**Goal**: Write out the stretch of items from the line containing "coordinates (446, 180)." through the line containing "Image resolution: width=960", with both of those lines included.

[Records from a spatial question set]

□ □ □

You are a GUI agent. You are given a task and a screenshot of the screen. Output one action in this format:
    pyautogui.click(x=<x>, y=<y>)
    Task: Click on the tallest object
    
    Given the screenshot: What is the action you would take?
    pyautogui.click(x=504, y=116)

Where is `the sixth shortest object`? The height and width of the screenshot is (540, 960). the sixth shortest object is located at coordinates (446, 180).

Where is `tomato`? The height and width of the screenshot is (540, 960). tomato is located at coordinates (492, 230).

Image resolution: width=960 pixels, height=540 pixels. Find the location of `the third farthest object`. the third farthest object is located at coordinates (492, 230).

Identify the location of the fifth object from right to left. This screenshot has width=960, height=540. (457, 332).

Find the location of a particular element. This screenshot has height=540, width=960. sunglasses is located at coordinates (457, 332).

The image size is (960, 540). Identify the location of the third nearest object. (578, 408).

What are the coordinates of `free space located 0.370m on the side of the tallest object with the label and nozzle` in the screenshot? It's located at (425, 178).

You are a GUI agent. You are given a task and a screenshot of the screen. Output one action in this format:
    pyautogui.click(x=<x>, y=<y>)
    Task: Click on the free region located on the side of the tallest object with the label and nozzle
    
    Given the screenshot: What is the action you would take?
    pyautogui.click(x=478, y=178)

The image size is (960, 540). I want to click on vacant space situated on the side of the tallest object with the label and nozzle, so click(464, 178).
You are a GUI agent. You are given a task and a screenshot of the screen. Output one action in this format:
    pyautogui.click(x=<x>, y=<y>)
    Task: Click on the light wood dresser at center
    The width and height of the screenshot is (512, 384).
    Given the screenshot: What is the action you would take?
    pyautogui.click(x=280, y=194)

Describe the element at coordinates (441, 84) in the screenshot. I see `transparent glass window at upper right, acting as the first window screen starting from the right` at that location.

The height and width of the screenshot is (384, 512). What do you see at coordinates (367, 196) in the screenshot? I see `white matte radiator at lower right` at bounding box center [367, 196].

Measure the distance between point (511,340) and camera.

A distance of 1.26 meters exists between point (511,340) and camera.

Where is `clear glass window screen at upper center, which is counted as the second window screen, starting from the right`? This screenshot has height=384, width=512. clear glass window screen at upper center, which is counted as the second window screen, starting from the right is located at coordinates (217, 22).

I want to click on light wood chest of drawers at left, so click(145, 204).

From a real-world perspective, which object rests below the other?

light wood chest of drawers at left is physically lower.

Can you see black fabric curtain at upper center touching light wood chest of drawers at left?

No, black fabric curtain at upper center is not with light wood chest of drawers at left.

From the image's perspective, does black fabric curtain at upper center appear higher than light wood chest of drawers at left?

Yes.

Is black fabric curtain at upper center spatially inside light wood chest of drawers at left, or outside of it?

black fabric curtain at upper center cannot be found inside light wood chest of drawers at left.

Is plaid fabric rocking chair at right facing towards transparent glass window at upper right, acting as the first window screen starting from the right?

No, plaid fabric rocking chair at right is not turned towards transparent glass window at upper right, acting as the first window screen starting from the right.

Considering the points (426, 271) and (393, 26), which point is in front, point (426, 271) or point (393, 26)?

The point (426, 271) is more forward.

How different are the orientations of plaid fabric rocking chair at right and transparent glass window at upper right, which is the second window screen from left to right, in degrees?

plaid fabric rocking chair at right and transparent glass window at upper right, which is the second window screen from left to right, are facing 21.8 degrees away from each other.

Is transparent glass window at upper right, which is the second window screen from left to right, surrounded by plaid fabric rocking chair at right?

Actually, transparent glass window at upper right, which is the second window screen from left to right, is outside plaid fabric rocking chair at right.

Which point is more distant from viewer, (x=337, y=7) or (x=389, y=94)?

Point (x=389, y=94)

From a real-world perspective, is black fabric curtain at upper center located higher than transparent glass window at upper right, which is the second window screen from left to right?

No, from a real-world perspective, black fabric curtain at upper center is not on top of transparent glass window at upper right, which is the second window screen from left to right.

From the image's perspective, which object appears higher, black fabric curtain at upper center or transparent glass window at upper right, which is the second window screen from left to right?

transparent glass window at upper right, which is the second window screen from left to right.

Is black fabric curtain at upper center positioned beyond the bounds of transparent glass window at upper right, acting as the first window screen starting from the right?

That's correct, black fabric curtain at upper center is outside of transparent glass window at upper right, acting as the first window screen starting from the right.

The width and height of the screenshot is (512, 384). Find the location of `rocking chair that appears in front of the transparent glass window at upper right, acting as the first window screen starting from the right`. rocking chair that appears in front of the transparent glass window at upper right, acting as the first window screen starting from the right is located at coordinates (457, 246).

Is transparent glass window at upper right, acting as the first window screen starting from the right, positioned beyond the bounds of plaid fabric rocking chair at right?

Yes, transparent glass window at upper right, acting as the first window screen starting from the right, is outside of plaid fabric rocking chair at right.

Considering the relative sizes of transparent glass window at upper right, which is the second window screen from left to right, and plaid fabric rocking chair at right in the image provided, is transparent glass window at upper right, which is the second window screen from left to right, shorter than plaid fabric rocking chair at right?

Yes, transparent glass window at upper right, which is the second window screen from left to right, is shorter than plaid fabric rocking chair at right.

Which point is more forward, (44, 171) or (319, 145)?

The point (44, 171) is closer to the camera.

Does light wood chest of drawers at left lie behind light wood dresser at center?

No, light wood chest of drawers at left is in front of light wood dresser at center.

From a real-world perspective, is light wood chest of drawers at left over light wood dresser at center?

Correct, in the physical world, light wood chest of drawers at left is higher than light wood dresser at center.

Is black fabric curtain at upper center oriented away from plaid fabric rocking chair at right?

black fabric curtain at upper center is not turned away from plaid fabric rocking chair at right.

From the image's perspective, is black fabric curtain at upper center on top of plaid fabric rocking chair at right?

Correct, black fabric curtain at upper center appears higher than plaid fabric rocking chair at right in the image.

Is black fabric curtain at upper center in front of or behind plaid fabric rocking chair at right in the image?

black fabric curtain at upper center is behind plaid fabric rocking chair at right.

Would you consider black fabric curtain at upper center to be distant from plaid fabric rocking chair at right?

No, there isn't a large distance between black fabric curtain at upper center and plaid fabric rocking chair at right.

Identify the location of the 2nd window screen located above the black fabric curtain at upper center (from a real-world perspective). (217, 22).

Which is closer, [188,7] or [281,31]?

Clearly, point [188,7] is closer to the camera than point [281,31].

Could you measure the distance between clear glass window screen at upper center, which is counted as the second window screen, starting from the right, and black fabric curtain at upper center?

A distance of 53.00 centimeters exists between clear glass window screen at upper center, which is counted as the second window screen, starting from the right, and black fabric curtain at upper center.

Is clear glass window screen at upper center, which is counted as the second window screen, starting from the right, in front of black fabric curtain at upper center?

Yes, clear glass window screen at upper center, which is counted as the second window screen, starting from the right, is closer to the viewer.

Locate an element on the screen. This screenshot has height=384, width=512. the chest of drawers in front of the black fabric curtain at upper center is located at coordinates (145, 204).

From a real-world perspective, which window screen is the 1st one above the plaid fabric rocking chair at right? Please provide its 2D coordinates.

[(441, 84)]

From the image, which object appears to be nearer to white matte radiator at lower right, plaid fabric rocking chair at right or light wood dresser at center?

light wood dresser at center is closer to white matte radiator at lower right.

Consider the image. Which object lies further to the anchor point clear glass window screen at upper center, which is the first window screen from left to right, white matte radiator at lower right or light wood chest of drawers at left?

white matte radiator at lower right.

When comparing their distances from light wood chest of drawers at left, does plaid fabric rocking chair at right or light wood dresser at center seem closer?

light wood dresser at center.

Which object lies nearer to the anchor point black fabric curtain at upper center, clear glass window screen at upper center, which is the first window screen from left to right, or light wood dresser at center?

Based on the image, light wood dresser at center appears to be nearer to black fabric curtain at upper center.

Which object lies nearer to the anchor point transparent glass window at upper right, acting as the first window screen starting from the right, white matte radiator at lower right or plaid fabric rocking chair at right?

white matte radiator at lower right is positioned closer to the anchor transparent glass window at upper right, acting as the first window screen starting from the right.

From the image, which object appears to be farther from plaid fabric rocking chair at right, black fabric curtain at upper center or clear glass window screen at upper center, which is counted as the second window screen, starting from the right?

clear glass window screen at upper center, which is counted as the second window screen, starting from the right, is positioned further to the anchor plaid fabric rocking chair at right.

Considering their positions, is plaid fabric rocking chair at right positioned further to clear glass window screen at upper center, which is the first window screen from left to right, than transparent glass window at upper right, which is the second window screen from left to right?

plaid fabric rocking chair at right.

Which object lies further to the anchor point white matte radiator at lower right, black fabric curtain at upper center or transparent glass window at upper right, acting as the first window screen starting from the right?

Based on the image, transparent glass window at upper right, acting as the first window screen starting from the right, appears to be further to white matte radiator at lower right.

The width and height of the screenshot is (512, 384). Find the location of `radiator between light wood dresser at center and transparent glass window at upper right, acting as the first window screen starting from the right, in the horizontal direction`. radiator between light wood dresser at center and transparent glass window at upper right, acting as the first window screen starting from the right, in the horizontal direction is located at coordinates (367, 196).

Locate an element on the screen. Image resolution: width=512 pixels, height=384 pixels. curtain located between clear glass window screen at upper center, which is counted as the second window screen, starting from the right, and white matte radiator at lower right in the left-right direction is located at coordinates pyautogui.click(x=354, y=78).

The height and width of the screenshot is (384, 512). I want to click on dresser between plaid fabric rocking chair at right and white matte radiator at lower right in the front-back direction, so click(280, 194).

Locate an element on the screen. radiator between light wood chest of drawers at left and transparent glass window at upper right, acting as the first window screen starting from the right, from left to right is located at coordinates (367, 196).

□ □ □

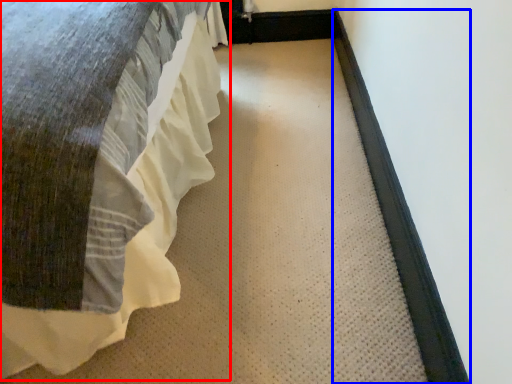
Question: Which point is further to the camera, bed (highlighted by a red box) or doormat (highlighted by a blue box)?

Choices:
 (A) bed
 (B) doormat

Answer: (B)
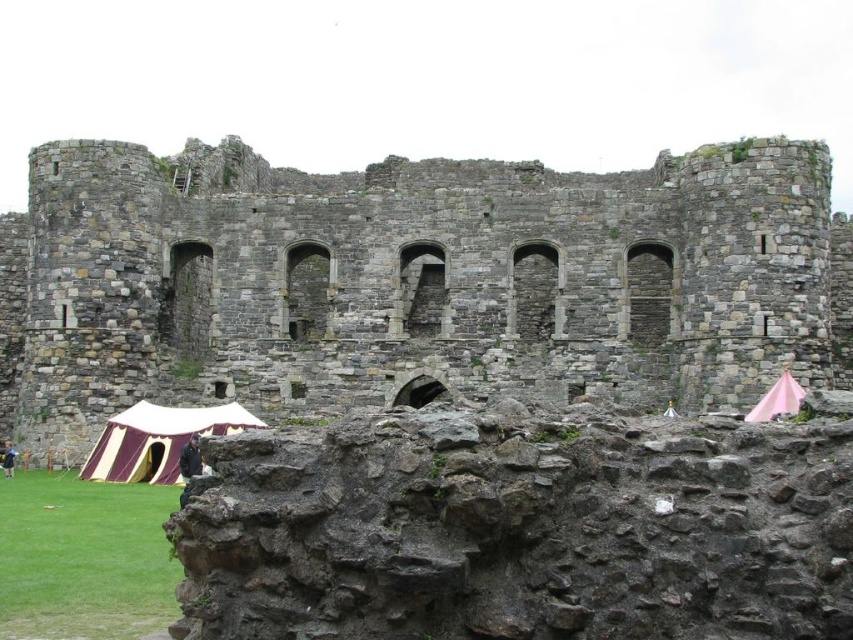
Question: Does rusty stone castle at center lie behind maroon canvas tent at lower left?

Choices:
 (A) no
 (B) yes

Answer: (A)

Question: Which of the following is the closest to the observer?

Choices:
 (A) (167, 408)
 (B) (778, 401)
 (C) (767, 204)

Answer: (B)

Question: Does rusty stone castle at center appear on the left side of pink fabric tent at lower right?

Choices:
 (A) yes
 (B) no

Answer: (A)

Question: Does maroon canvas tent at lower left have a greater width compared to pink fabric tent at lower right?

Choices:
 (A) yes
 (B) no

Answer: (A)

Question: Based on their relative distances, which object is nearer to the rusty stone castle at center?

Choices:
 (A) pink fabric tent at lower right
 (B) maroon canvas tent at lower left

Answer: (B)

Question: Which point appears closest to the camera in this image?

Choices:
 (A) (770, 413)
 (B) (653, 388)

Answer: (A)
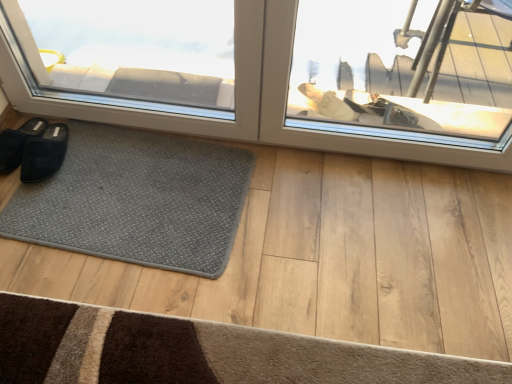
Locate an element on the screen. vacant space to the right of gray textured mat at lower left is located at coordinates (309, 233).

□ □ □

**The response**:
Where is `the sixth shortest object`? The height and width of the screenshot is (540, 960). the sixth shortest object is located at coordinates (446, 180).

Where is `tomato`? The height and width of the screenshot is (540, 960). tomato is located at coordinates (492, 230).

Image resolution: width=960 pixels, height=540 pixels. Find the location of `the third farthest object`. the third farthest object is located at coordinates (492, 230).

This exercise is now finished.